Your goal
At the line containing "none -> white brick L3:L5 level 1", begin retyping, and stop after the last line of the data; add nothing.

Given data section start

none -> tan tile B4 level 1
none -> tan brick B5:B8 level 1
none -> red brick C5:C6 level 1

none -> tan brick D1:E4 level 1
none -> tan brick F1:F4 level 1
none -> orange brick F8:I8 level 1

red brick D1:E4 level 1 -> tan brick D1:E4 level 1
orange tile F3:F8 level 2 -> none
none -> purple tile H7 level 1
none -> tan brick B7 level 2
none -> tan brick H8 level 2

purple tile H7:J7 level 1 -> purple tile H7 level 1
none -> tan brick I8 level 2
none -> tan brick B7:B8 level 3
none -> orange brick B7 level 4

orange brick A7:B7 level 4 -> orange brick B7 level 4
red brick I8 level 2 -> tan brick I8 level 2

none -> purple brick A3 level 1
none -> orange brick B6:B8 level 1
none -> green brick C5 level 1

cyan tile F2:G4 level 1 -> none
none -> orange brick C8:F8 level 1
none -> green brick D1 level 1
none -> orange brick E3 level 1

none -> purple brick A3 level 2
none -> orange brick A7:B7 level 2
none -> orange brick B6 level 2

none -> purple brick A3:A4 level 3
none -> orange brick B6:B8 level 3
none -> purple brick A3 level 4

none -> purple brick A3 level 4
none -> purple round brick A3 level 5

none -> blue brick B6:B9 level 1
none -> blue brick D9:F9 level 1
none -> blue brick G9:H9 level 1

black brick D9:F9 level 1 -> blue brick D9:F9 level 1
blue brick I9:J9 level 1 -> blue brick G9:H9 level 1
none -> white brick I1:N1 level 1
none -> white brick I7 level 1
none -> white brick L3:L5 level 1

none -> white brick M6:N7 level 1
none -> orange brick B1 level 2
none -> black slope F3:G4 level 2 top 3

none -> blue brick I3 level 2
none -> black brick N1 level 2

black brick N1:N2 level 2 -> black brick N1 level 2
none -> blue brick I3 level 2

Given data section end

Output for this exercise
none -> white brick L3:L5 level 1

none -> white brick M6:N7 level 1
none -> orange brick B1 level 2
none -> black slope F3:G4 level 2 top 3

none -> blue brick I3 level 2
none -> black brick N1 level 2

black brick N1:N2 level 2 -> black brick N1 level 2
none -> blue brick I3 level 2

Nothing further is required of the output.